# WHAT THE TASK REQUIRES:
Only a slice of the listing below is wanted. Retype the lines from the one containing "camera: 140 degrees right, 5 degrees up" through the one containing "(239, 323) = (408, 191): pink", exactly, both ends included.

# RECORDS TO PROCESS:
____

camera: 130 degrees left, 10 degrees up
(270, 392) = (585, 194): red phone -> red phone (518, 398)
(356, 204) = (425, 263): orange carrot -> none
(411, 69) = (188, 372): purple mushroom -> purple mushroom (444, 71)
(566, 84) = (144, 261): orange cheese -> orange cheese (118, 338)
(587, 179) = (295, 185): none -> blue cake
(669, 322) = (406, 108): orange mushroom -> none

____

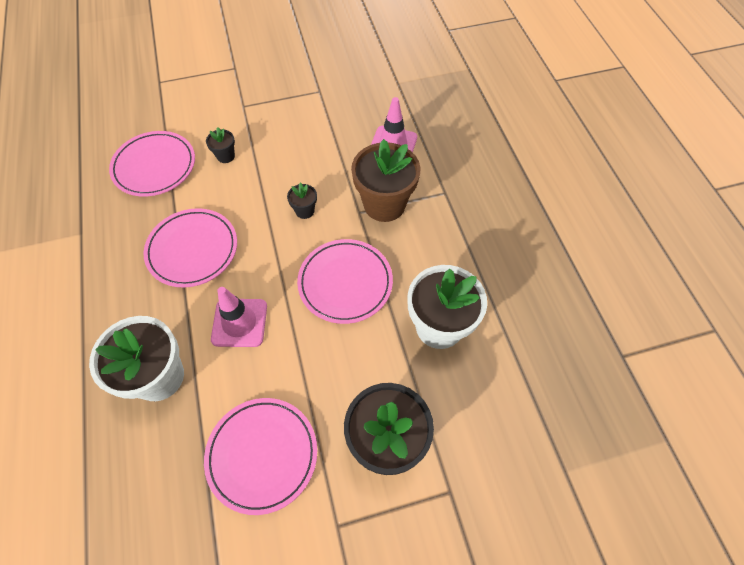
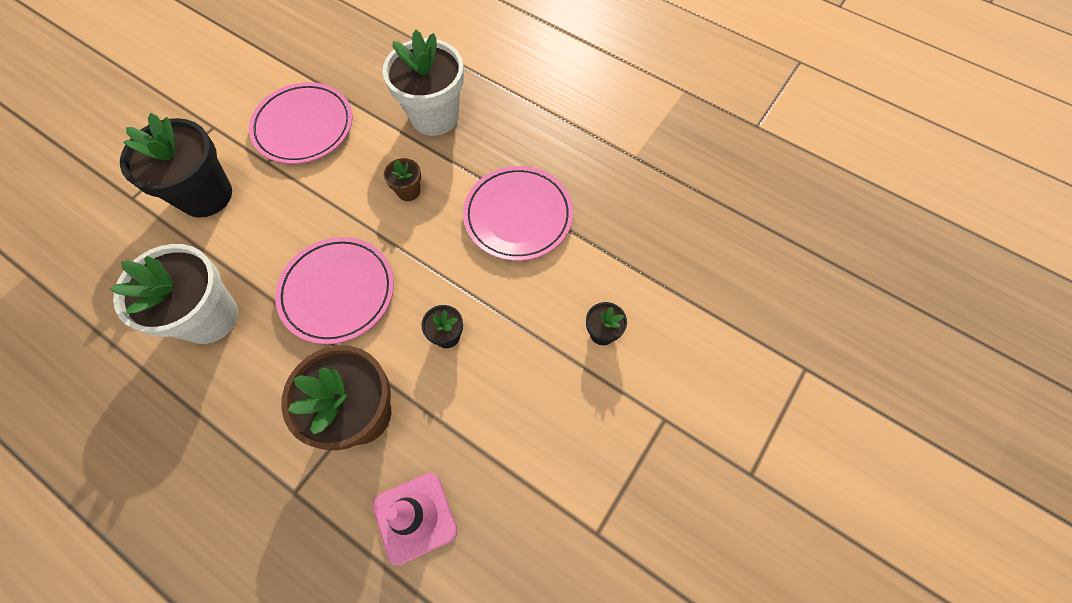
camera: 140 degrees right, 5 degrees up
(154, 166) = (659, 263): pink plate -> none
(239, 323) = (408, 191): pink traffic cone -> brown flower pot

____

# TASK RESULT:
camera: 140 degrees right, 5 degrees up
(154, 166) = (659, 263): pink plate -> none
(239, 323) = (408, 191): pink traffic cone -> brown flower pot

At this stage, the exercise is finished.